Copy each line of the records that contains the word "none".
TASK INPUT Block Start
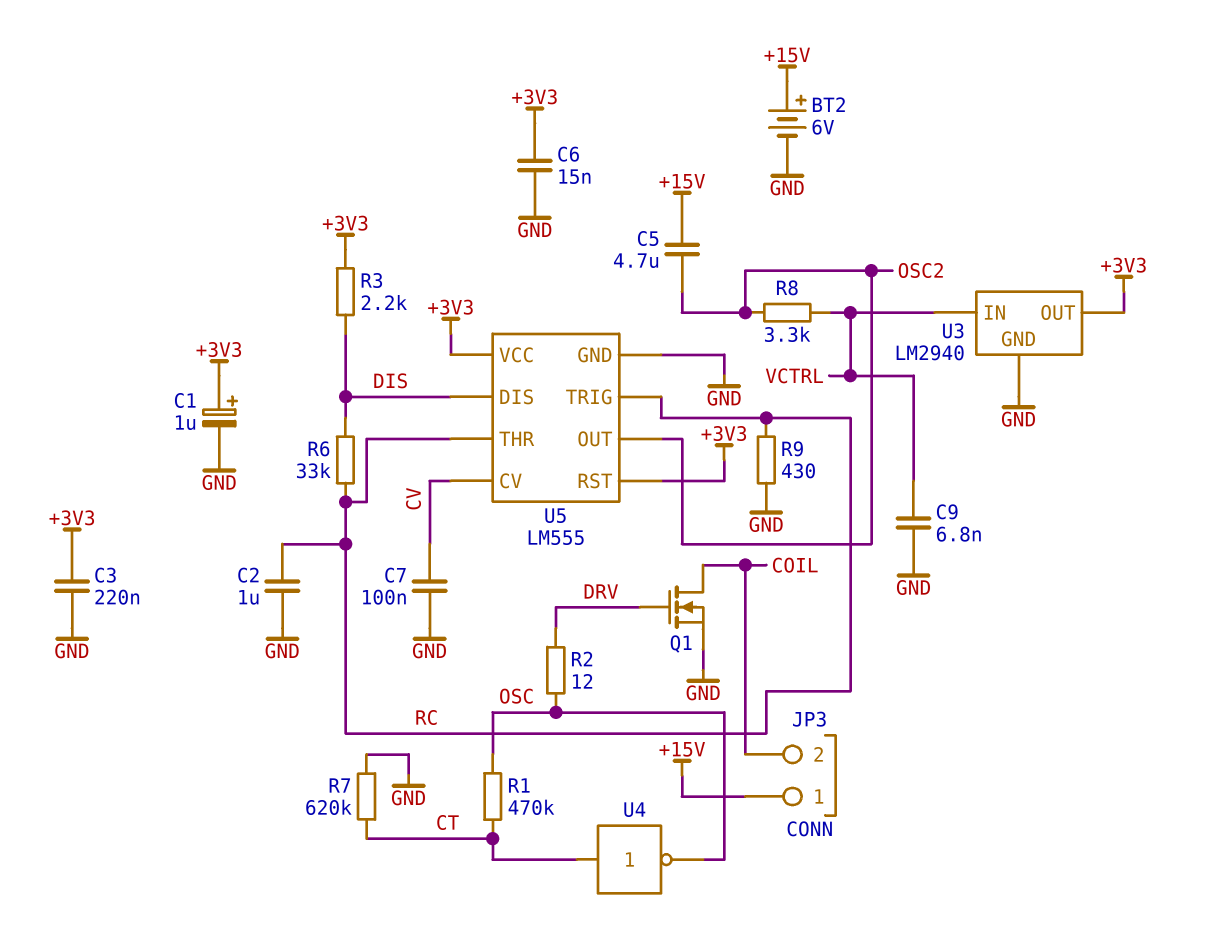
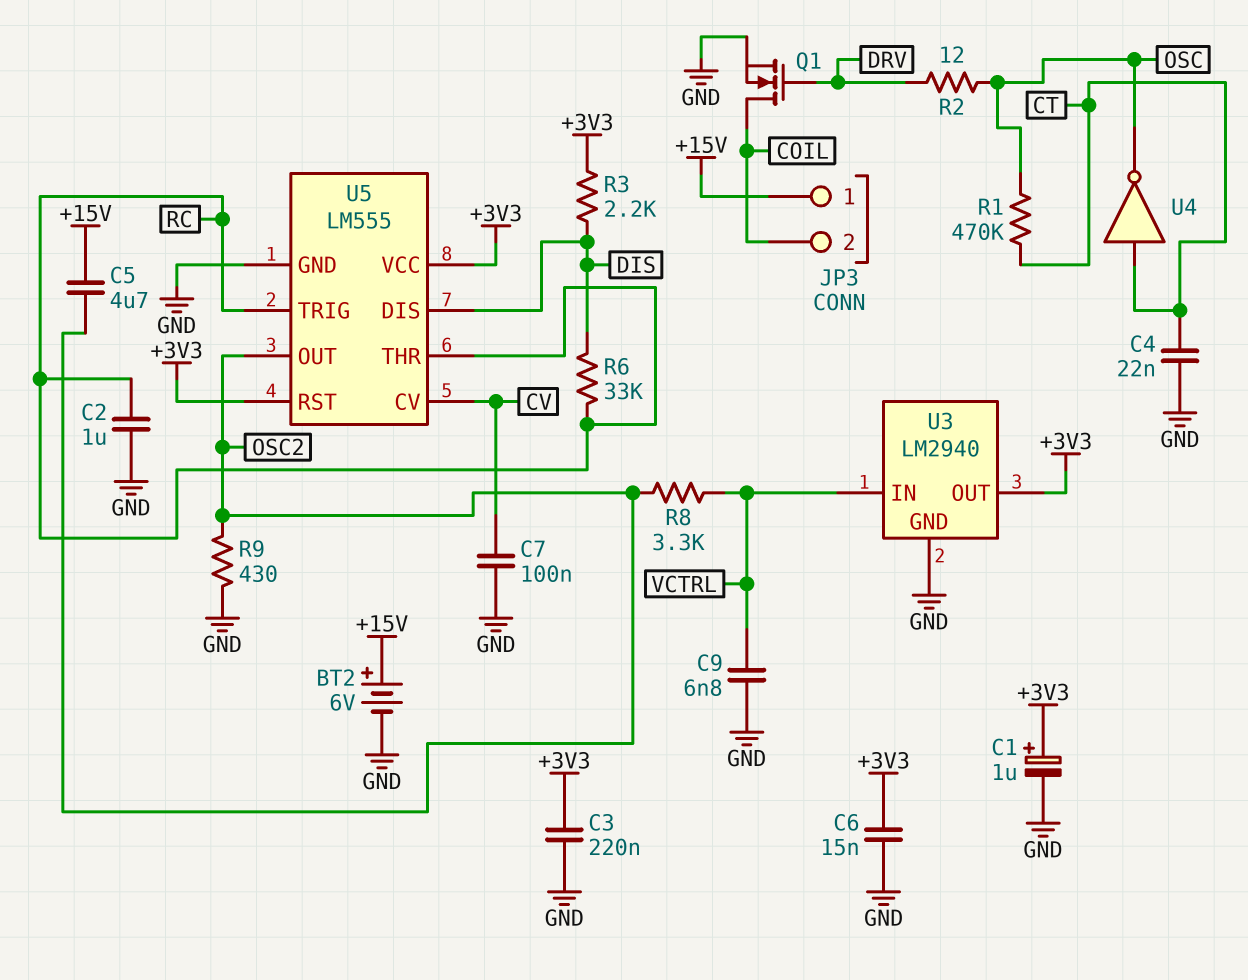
C4: none -> 22nF (CT, GND)
R7: 620k (CT, GND) -> none
R9: 430 (GND, RC) -> 430 (GND, OSC2)

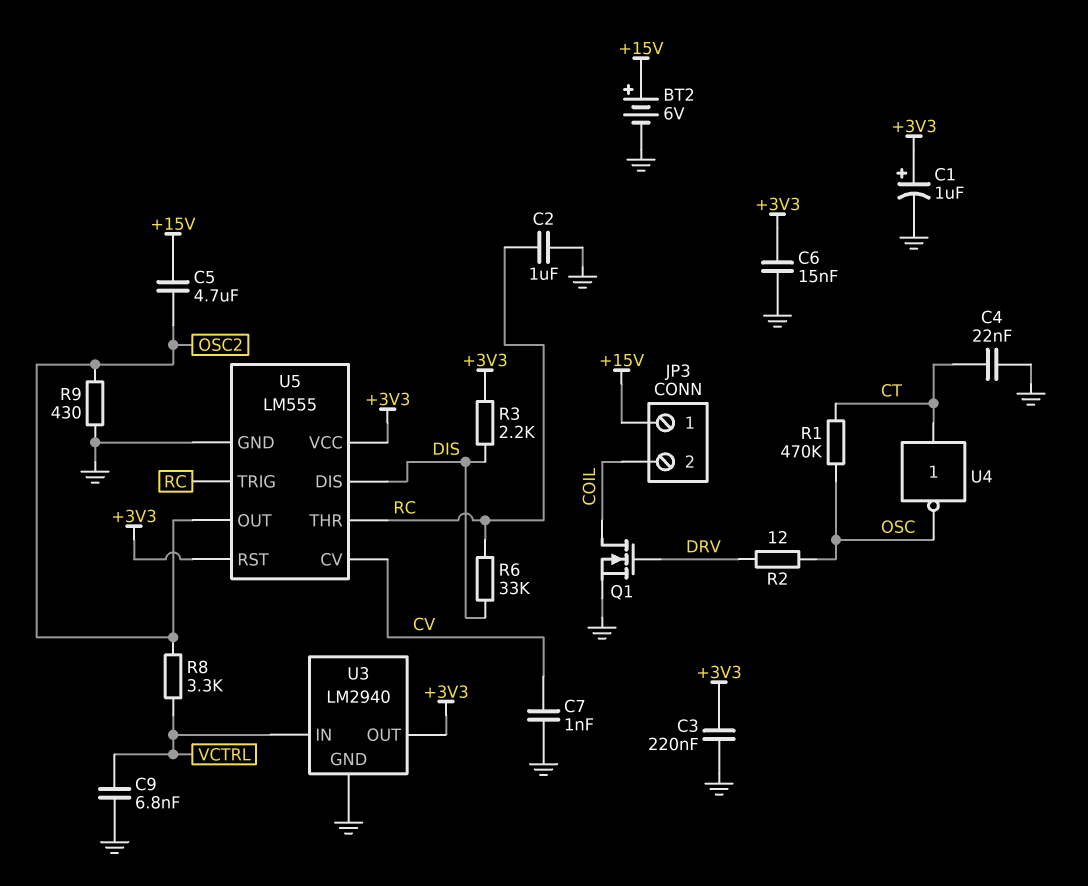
C7: 100nF (CV, GND) -> 1nF (CV, GND)

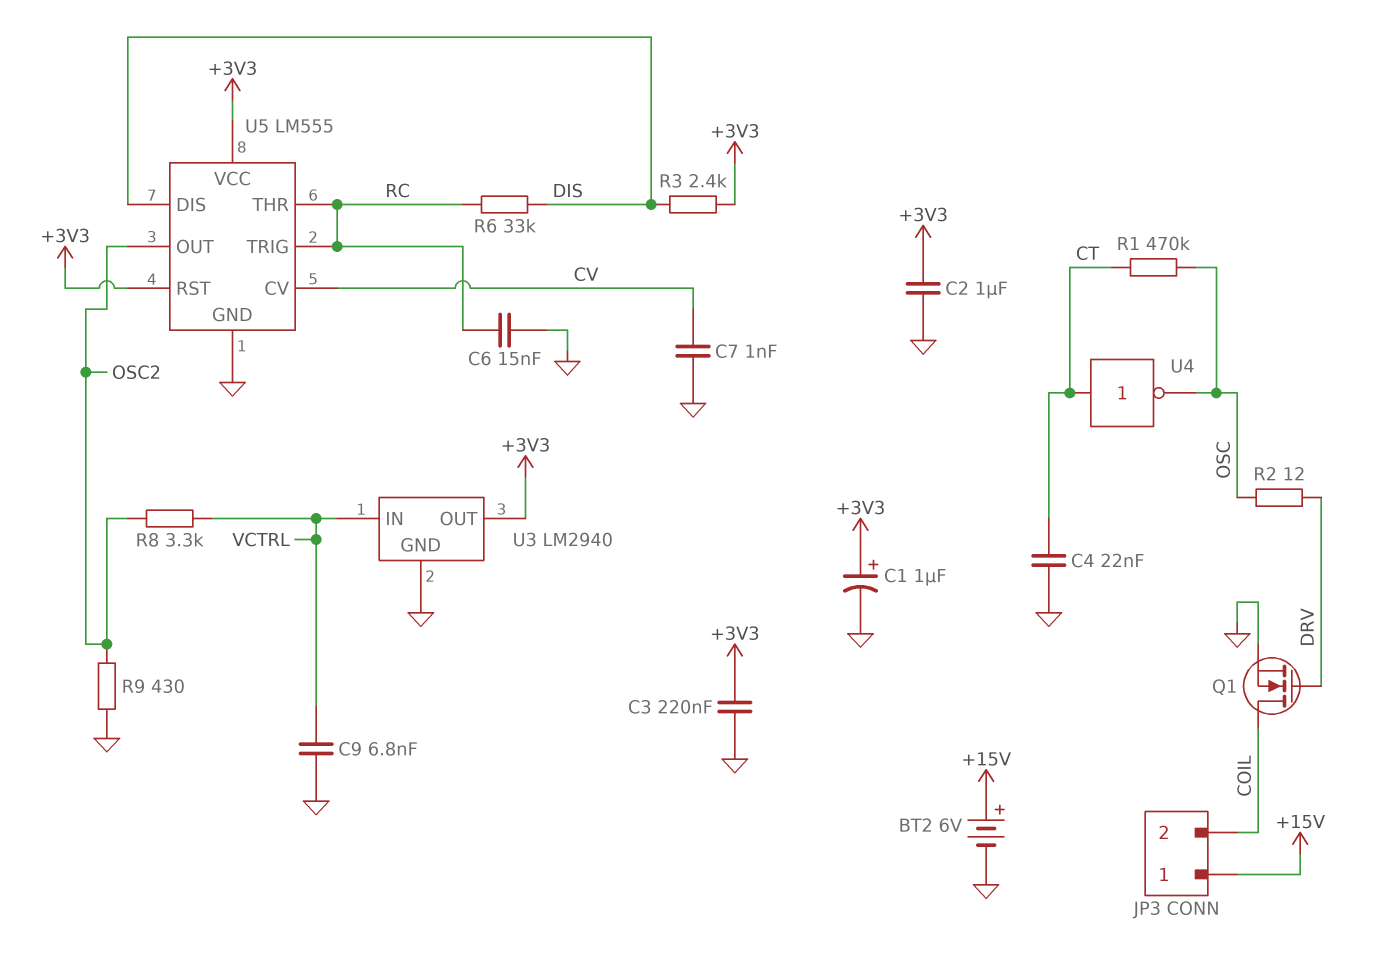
C2: 1uF (GND, RC) -> 1uF (+3V3, GND)
C5: 4.7uF (+15V, OSC2) -> none
C6: 15nF (+3V3, GND) -> 15nF (GND, RC)
R3: 2.2k (+3V3, DIS) -> 2.4k (+3V3, DIS)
TASK INPUT Block End
▶ [RESPONSE]
C4: none -> 22nF (CT, GND)
R7: 620k (CT, GND) -> none
C5: 4.7uF (+15V, OSC2) -> none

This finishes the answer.